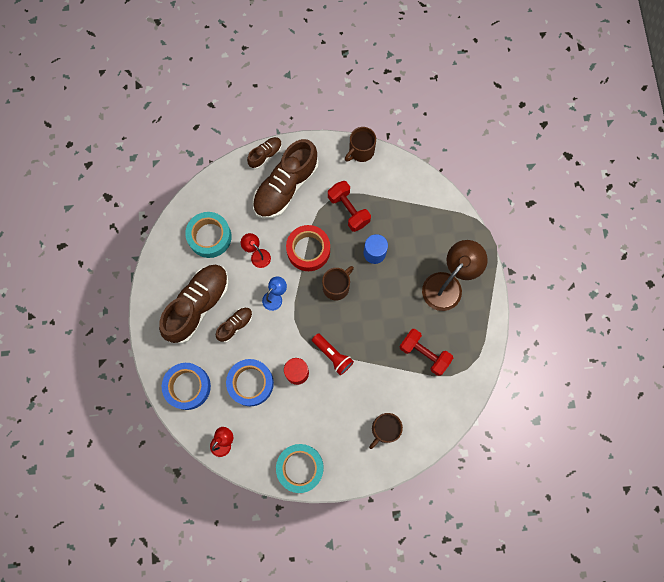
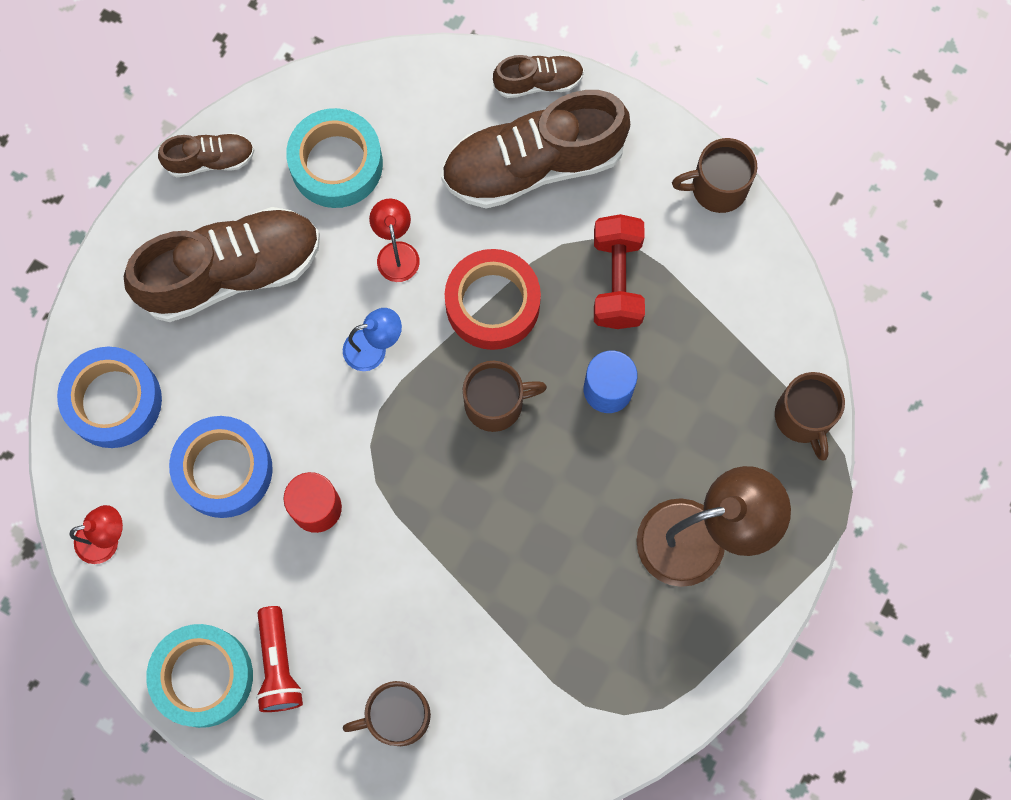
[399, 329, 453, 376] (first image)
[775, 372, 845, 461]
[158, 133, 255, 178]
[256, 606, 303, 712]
• • •
**Task directions**
Repeat the material above in full and exactly, apart from the pictures.

**Solution to the problem**
[399, 329, 453, 376] (first image)
[775, 372, 845, 461]
[158, 133, 255, 178]
[256, 606, 303, 712]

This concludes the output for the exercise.